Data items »
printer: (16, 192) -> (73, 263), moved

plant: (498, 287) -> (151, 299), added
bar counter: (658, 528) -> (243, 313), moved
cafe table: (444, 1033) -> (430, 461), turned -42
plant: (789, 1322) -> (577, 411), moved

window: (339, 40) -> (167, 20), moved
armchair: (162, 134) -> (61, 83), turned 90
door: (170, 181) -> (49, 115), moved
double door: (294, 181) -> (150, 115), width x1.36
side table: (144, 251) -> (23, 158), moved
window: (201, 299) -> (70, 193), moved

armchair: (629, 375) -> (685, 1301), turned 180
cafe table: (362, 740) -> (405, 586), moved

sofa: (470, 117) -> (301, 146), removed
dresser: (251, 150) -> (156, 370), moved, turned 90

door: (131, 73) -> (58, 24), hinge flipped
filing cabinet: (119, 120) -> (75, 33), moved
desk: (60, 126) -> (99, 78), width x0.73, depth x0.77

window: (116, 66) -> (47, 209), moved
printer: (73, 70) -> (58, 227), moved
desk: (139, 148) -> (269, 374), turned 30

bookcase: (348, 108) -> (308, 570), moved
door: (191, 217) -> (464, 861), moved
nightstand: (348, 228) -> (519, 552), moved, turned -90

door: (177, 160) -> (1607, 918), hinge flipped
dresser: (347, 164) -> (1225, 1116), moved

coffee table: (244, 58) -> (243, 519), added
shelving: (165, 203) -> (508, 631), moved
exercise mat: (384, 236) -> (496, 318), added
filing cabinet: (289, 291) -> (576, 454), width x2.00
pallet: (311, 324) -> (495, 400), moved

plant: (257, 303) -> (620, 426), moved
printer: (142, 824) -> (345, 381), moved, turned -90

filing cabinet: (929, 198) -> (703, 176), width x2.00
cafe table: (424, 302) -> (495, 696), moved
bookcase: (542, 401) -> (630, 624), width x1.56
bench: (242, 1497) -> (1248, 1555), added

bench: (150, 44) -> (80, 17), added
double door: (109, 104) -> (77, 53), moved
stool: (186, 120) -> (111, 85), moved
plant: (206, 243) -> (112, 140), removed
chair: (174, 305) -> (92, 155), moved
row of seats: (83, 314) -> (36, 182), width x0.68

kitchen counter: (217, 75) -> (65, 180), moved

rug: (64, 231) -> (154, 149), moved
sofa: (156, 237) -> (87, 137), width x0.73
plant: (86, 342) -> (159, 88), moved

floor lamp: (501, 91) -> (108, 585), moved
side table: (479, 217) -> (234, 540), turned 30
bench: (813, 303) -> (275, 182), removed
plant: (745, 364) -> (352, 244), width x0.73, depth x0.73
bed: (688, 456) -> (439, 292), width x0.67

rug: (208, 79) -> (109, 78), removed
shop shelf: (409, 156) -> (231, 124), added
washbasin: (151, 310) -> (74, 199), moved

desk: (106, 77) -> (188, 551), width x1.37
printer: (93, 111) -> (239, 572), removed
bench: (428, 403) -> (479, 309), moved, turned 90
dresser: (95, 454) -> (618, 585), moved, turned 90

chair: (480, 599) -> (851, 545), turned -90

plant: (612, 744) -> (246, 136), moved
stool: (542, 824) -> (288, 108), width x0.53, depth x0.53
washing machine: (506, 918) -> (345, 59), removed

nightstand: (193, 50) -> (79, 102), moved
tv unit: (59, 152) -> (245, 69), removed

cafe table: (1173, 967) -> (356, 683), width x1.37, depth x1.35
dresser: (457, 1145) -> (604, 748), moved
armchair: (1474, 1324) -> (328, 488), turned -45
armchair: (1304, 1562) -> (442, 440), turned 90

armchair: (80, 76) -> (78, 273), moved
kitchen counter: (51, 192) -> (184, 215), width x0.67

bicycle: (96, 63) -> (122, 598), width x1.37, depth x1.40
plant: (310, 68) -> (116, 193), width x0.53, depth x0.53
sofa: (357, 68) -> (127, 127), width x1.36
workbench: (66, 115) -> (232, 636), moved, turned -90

Work instructions »
Could you restate word for word the lines above, from the one that contains "nightstand: (348, 228)" through the one that contains "filing cabinet: (929, 198)", and no others?

Output of the exercise »
nightstand: (348, 228) -> (519, 552), moved, turned -90

door: (177, 160) -> (1607, 918), hinge flipped
dresser: (347, 164) -> (1225, 1116), moved

coffee table: (244, 58) -> (243, 519), added
shelving: (165, 203) -> (508, 631), moved
exercise mat: (384, 236) -> (496, 318), added
filing cabinet: (289, 291) -> (576, 454), width x2.00
pallet: (311, 324) -> (495, 400), moved

plant: (257, 303) -> (620, 426), moved
printer: (142, 824) -> (345, 381), moved, turned -90

filing cabinet: (929, 198) -> (703, 176), width x2.00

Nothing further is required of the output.